Count the lines in the records below that contain the string "Clarinet", with case counting, and give only the number.

--

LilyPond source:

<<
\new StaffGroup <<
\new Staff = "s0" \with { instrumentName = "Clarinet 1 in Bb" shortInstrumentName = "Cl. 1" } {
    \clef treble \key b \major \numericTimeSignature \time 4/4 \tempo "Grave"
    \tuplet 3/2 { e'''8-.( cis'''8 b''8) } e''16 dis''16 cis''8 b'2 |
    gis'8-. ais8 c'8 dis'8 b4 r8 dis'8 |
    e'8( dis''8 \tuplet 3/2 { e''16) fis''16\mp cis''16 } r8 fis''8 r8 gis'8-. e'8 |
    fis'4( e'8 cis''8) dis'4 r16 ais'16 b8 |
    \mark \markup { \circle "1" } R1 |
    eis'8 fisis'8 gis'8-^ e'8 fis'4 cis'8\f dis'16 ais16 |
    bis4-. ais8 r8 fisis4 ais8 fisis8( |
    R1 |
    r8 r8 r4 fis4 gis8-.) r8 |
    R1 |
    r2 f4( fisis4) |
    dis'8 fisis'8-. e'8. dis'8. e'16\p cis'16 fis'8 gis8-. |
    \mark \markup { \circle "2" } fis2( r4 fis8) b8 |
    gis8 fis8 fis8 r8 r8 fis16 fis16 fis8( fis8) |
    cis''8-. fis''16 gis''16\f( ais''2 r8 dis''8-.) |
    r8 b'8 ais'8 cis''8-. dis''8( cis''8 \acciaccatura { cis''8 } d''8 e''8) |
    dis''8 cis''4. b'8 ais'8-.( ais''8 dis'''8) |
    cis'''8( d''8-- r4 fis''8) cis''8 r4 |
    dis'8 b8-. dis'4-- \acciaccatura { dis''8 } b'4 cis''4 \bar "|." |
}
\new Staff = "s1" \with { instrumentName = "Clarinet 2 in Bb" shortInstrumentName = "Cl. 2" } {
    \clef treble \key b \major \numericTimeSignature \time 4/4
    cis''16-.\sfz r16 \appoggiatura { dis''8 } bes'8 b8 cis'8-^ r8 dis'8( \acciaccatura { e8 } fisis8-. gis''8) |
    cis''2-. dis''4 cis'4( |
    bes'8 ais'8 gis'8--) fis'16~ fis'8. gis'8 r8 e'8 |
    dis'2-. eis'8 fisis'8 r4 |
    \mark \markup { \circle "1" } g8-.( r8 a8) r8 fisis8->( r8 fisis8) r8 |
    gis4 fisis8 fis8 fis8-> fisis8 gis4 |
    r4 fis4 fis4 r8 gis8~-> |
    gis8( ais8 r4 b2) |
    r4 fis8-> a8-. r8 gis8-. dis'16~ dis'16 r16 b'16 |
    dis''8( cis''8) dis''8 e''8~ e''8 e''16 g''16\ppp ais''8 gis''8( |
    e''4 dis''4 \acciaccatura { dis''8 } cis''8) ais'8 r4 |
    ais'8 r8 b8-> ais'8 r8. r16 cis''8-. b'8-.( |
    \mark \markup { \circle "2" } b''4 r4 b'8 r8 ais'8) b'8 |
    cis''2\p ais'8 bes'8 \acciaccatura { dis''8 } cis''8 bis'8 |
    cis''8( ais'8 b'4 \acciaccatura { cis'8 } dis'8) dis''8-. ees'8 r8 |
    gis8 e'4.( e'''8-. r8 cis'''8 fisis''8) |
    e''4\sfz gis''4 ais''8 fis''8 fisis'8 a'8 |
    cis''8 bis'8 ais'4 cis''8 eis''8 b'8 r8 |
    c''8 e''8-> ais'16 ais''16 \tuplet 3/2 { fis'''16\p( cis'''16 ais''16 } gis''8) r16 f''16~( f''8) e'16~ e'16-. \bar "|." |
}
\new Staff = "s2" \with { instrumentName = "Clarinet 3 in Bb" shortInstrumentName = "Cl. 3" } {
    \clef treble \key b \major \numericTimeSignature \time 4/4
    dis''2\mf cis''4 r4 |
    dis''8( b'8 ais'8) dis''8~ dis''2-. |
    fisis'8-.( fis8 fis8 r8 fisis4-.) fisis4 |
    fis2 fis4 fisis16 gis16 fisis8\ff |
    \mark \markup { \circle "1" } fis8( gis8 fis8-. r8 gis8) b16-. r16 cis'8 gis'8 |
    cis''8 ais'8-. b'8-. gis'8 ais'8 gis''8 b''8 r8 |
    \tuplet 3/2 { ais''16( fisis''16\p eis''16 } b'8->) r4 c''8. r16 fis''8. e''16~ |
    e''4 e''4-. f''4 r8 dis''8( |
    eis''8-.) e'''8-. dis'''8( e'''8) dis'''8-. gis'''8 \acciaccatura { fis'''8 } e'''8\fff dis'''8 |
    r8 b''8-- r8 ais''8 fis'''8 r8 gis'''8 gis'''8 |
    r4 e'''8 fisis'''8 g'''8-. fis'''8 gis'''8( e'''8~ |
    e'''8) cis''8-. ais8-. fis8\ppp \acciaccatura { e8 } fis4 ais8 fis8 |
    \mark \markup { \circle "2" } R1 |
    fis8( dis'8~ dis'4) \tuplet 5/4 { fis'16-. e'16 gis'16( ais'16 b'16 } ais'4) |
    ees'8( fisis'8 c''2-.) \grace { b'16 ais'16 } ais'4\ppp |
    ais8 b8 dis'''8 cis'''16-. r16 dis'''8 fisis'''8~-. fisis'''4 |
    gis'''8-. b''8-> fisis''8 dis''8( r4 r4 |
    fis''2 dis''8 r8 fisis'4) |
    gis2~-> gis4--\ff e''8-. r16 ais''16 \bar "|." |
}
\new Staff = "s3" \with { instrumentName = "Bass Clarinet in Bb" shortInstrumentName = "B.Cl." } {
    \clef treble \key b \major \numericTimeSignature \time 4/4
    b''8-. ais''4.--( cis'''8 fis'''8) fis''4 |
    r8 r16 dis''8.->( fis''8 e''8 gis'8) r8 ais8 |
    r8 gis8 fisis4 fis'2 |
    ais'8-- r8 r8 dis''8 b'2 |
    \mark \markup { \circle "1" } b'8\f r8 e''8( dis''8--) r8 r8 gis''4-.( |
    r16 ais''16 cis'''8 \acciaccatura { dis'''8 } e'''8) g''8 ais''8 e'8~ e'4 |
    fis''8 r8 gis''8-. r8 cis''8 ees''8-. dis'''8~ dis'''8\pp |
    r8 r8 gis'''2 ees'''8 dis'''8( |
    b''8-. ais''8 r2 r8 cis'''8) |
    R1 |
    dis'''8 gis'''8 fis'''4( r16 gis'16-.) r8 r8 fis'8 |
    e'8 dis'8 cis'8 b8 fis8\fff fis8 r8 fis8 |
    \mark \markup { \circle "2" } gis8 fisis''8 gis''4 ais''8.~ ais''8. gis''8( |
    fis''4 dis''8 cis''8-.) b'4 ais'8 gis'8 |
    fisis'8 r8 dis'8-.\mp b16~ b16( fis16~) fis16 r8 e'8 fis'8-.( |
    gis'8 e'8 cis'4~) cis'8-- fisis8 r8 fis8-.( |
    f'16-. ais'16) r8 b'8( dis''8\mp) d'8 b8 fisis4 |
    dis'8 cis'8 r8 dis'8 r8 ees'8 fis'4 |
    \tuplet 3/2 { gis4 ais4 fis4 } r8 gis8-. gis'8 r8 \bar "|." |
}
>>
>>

--

» THE SOLUTION: 4